_Work order_: Look for the line that contains "TR1: NPN BC337"; output that line and every line after it exactly, through the final line of the material below, and nothing else.

_Material to process_:
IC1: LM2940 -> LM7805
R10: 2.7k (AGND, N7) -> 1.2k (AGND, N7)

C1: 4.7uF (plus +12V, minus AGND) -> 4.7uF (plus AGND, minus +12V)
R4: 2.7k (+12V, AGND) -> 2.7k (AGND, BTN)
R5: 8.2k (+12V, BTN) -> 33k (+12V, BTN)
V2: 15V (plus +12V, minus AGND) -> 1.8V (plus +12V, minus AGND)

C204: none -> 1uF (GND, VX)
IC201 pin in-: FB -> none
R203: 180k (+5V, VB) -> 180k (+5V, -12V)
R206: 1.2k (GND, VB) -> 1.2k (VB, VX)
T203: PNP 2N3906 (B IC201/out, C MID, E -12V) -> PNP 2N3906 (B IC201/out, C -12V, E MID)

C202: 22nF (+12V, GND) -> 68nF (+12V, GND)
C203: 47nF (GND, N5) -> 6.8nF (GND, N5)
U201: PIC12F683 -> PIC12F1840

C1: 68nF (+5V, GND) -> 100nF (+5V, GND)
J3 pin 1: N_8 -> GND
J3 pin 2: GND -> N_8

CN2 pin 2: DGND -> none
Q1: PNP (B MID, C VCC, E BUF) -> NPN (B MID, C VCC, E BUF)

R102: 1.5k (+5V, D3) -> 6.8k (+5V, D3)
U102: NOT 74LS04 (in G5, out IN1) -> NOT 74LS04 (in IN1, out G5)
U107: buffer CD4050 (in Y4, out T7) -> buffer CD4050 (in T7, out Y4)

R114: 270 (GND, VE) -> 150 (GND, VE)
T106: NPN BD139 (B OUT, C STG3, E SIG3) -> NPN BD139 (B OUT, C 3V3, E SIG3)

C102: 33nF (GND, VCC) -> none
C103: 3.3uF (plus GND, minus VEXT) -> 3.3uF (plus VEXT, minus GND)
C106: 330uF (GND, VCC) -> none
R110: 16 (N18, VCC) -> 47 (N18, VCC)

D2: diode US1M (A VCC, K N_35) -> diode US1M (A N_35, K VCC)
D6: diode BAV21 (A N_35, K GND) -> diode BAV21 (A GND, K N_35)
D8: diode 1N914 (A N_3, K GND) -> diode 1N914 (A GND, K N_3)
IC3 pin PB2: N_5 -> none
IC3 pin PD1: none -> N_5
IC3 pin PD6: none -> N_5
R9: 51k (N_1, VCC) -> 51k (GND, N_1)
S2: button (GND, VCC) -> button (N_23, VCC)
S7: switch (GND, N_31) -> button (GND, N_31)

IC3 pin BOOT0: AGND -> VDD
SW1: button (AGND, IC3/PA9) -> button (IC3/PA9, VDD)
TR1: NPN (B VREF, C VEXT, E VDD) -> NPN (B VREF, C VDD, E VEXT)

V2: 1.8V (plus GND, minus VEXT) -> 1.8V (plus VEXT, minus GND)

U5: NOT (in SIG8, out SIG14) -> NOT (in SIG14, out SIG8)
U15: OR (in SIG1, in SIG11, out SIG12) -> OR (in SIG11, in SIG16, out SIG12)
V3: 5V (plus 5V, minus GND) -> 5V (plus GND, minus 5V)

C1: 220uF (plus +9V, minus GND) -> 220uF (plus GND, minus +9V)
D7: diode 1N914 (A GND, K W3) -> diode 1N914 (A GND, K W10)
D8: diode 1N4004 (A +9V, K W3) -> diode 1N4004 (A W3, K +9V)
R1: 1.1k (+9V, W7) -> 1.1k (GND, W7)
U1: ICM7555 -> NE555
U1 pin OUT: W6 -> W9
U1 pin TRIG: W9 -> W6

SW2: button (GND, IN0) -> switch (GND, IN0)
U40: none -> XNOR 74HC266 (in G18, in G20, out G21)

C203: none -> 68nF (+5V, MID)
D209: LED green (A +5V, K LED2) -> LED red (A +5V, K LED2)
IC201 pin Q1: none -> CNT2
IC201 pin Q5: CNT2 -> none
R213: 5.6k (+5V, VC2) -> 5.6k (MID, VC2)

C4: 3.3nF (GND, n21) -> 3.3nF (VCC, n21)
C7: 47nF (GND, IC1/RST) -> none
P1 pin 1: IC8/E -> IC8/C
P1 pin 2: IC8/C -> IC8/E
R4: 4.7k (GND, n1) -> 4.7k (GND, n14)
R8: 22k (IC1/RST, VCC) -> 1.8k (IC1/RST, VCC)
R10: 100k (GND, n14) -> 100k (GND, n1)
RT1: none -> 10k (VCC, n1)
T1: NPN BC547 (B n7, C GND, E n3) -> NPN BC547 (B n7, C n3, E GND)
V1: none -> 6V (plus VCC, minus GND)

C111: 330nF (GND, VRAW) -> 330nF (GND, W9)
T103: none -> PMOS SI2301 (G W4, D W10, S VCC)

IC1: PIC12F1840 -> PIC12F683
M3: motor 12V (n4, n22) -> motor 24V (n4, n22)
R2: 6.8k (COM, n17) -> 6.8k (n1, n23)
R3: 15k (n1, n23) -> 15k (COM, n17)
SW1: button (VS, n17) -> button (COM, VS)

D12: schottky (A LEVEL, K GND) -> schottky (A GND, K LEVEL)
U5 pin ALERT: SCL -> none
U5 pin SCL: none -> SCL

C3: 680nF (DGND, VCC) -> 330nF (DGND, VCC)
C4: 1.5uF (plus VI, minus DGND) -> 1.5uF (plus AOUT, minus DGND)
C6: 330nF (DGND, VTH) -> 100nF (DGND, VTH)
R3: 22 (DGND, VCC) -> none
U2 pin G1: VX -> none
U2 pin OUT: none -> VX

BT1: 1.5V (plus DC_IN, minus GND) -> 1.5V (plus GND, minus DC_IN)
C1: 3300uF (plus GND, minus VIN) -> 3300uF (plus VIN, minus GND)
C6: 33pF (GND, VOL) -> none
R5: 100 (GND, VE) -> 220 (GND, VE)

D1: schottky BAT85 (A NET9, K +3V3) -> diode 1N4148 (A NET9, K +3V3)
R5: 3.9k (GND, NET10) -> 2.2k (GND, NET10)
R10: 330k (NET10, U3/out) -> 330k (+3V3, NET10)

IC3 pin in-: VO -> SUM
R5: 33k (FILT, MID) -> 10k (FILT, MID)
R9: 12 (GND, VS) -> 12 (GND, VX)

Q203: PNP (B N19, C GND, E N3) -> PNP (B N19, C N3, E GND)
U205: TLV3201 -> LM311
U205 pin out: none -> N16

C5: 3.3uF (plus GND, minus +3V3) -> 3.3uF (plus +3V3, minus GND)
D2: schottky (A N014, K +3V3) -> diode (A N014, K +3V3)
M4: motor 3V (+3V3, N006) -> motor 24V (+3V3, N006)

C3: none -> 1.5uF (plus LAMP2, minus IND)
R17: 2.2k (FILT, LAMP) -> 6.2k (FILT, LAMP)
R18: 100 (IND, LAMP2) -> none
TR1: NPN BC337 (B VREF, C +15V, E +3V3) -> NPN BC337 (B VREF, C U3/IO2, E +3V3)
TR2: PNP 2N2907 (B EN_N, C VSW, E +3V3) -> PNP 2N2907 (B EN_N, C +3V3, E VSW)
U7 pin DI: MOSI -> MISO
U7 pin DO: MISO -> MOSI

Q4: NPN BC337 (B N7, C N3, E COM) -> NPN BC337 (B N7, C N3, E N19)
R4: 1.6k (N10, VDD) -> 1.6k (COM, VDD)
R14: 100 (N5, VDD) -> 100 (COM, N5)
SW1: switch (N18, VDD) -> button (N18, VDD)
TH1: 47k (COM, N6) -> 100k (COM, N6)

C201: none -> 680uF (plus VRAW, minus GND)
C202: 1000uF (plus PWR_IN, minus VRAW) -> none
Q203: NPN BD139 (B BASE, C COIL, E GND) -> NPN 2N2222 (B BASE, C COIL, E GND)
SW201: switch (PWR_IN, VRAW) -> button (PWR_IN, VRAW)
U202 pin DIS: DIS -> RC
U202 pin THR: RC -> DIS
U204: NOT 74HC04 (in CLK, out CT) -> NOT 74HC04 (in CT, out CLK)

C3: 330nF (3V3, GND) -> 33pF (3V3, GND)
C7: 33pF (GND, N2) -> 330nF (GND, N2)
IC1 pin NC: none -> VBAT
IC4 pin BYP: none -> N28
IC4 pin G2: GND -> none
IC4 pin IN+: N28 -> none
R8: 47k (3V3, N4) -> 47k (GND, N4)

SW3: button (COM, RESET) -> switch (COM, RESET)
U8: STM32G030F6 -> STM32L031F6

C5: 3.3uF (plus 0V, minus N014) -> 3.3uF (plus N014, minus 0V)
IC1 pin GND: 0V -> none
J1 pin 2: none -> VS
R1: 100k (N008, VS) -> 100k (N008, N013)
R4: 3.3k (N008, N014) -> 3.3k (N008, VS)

_Answer section_:
TR1: NPN BC337 (B VREF, C +15V, E +3V3) -> NPN BC337 (B VREF, C U3/IO2, E +3V3)
TR2: PNP 2N2907 (B EN_N, C VSW, E +3V3) -> PNP 2N2907 (B EN_N, C +3V3, E VSW)
U7 pin DI: MOSI -> MISO
U7 pin DO: MISO -> MOSI

Q4: NPN BC337 (B N7, C N3, E COM) -> NPN BC337 (B N7, C N3, E N19)
R4: 1.6k (N10, VDD) -> 1.6k (COM, VDD)
R14: 100 (N5, VDD) -> 100 (COM, N5)
SW1: switch (N18, VDD) -> button (N18, VDD)
TH1: 47k (COM, N6) -> 100k (COM, N6)

C201: none -> 680uF (plus VRAW, minus GND)
C202: 1000uF (plus PWR_IN, minus VRAW) -> none
Q203: NPN BD139 (B BASE, C COIL, E GND) -> NPN 2N2222 (B BASE, C COIL, E GND)
SW201: switch (PWR_IN, VRAW) -> button (PWR_IN, VRAW)
U202 pin DIS: DIS -> RC
U202 pin THR: RC -> DIS
U204: NOT 74HC04 (in CLK, out CT) -> NOT 74HC04 (in CT, out CLK)

C3: 330nF (3V3, GND) -> 33pF (3V3, GND)
C7: 33pF (GND, N2) -> 330nF (GND, N2)
IC1 pin NC: none -> VBAT
IC4 pin BYP: none -> N28
IC4 pin G2: GND -> none
IC4 pin IN+: N28 -> none
R8: 47k (3V3, N4) -> 47k (GND, N4)

SW3: button (COM, RESET) -> switch (COM, RESET)
U8: STM32G030F6 -> STM32L031F6

C5: 3.3uF (plus 0V, minus N014) -> 3.3uF (plus N014, minus 0V)
IC1 pin GND: 0V -> none
J1 pin 2: none -> VS
R1: 100k (N008, VS) -> 100k (N008, N013)
R4: 3.3k (N008, N014) -> 3.3k (N008, VS)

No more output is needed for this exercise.